• **DATA TO PROCESS**:

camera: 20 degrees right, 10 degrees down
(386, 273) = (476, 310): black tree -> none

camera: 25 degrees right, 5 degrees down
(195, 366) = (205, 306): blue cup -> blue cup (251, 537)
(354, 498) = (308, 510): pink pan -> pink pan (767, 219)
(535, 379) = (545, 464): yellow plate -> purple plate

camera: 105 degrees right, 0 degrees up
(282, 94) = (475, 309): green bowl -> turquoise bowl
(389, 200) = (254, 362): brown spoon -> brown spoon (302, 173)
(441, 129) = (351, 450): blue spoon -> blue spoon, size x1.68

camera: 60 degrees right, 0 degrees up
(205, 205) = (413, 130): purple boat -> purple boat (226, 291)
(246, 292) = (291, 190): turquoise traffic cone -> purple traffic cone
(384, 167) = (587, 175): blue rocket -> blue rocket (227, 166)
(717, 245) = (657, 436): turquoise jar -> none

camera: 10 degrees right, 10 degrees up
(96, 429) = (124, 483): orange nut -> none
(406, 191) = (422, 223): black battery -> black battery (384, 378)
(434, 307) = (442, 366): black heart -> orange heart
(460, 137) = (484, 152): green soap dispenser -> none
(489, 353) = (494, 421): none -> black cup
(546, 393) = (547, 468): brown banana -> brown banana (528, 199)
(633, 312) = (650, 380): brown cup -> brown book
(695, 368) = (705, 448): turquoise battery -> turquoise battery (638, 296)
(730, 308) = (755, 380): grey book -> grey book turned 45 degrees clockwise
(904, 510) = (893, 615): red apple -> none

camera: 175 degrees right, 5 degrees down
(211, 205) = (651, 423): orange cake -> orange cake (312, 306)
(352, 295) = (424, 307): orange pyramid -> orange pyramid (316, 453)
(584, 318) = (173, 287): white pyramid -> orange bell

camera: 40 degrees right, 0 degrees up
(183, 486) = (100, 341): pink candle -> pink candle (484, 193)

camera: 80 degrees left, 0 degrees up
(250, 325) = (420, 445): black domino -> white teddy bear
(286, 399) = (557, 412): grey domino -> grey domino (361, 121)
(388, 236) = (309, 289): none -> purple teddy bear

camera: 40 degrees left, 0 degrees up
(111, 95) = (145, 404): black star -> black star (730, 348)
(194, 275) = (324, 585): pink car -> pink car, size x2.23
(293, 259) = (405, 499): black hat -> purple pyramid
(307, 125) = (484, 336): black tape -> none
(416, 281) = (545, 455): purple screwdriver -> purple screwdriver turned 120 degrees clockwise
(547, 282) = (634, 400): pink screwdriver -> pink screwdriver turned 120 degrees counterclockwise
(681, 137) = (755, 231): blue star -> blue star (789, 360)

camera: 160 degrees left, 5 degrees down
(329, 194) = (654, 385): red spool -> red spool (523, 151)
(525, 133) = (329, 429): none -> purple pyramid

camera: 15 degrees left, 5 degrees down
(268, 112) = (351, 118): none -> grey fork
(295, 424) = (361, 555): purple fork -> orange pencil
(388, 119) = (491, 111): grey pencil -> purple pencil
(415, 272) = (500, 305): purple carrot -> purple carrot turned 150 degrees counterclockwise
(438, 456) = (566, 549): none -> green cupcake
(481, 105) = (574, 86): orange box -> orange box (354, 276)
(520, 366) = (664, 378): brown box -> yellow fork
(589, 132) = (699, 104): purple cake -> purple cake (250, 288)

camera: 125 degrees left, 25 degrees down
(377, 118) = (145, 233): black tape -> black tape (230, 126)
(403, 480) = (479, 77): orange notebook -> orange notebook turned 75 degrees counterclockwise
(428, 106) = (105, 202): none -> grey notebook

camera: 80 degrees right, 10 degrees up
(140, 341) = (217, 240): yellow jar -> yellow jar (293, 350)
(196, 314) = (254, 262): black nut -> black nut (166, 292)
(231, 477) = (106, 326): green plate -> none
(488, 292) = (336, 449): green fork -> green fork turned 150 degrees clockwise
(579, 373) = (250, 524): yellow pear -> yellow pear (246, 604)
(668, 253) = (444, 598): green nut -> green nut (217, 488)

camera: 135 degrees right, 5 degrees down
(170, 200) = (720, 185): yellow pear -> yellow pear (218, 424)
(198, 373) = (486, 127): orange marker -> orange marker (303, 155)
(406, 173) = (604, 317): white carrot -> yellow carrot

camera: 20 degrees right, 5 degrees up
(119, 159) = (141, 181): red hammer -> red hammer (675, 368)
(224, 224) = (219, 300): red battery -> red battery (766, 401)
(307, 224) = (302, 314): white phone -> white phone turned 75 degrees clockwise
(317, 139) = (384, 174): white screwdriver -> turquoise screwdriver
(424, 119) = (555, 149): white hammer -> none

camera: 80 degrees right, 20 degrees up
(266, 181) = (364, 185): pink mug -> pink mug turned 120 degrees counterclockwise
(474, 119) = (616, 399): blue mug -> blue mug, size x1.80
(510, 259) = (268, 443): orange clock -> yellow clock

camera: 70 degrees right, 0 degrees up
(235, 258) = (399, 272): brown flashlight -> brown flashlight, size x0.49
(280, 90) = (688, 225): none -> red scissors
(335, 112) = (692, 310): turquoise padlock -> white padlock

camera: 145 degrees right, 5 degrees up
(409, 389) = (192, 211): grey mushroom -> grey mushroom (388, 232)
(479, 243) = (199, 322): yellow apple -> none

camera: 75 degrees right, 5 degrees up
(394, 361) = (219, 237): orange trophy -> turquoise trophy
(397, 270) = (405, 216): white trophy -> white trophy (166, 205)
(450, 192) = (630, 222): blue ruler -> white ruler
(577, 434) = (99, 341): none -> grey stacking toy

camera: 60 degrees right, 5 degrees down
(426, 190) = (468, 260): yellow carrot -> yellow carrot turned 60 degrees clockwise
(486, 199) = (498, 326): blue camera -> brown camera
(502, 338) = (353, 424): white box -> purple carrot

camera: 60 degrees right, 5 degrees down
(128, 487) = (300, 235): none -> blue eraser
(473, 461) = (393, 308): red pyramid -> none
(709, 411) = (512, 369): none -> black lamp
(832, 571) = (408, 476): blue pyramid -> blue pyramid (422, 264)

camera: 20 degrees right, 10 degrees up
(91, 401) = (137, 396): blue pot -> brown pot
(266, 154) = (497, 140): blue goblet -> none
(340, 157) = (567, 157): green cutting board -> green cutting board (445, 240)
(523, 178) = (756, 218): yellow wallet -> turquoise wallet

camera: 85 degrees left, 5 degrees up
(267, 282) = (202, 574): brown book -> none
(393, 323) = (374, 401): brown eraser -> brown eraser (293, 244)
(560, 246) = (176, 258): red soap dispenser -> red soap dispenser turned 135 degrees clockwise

• **WHAT IS EXPECTED**: Your task is to retype the entries verbatim, starting with the line that holds "(307, 224) = (302, 314): white" and stopping after the line that holds "(394, 361) = (219, 237): orange".

• **ANSWER TO THIS PROBLEM**:
(307, 224) = (302, 314): white phone -> white phone turned 75 degrees clockwise
(317, 139) = (384, 174): white screwdriver -> turquoise screwdriver
(424, 119) = (555, 149): white hammer -> none

camera: 80 degrees right, 20 degrees up
(266, 181) = (364, 185): pink mug -> pink mug turned 120 degrees counterclockwise
(474, 119) = (616, 399): blue mug -> blue mug, size x1.80
(510, 259) = (268, 443): orange clock -> yellow clock

camera: 70 degrees right, 0 degrees up
(235, 258) = (399, 272): brown flashlight -> brown flashlight, size x0.49
(280, 90) = (688, 225): none -> red scissors
(335, 112) = (692, 310): turquoise padlock -> white padlock

camera: 145 degrees right, 5 degrees up
(409, 389) = (192, 211): grey mushroom -> grey mushroom (388, 232)
(479, 243) = (199, 322): yellow apple -> none

camera: 75 degrees right, 5 degrees up
(394, 361) = (219, 237): orange trophy -> turquoise trophy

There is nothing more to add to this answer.